Task directions –
Look below for the line that has "red pear [388,303,422,357]". Set down the lines from there through the line that has "black scissors [698,457,757,506]", exactly as written.

[[ Given information open ]]

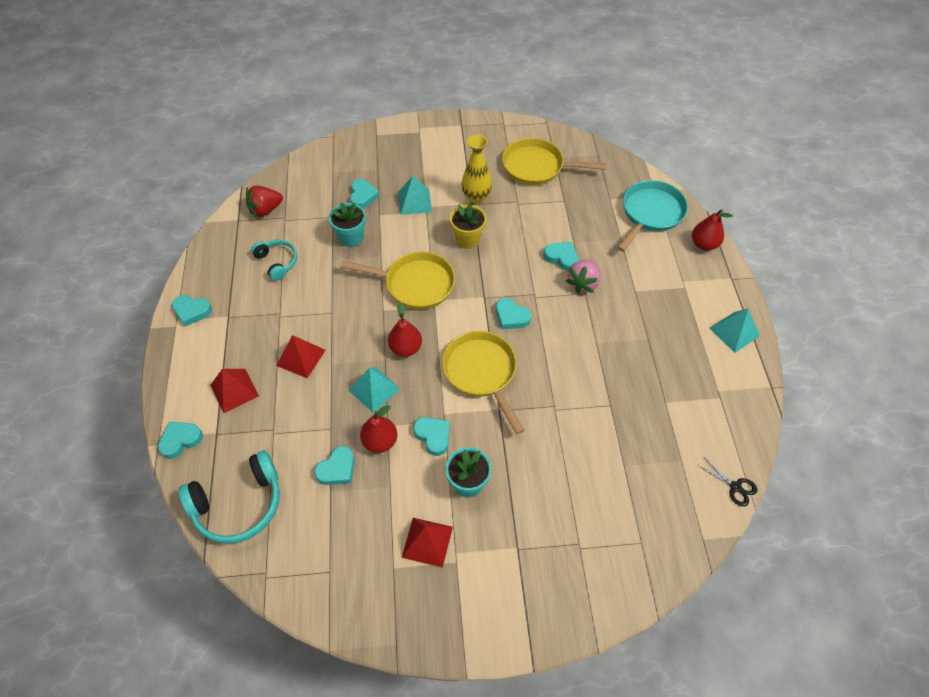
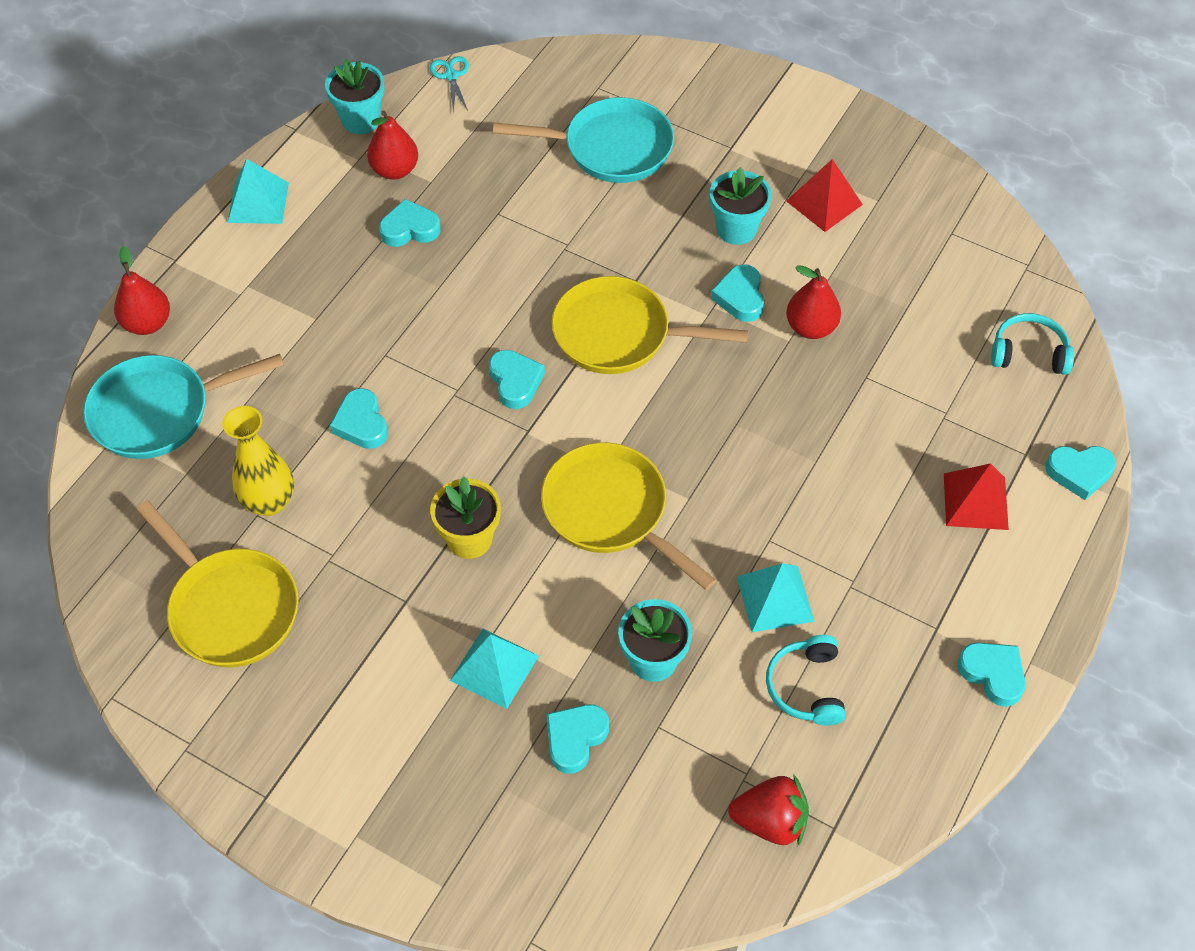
camera: 145 degrees left, 0 degrees up
turquoise headphones [178,450,280,544] -> turquoise headphones [991,313,1074,375], size x0.59
red pyramid [276,335,325,378] -> none
turquoise heart [314,446,355,485] -> turquoise heart moved to [379,199,441,247]
turquoise pyramid [349,367,400,413] -> turquoise pyramid moved to [737,563,814,632]
red pear [388,303,422,357] -> red pear moved to [367,111,418,180]
yellow pan [442,331,525,434] -> yellow pan turned 90 degrees clockwise [552,276,748,374]
yellow vase [461,134,492,204] -> yellow vase moved to [222,406,294,516]
pink strawberry [566,260,601,294] -> none
black scissors [698,457,757,506] -> turquoise scissors [430,56,469,111]
none -> turquoise flower pot [325,58,384,134]
none -> turquoise pan [493,97,674,183]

[[ Given information closed ]]

Response box –
red pear [388,303,422,357] -> red pear moved to [367,111,418,180]
yellow pan [442,331,525,434] -> yellow pan turned 90 degrees clockwise [552,276,748,374]
yellow vase [461,134,492,204] -> yellow vase moved to [222,406,294,516]
pink strawberry [566,260,601,294] -> none
black scissors [698,457,757,506] -> turquoise scissors [430,56,469,111]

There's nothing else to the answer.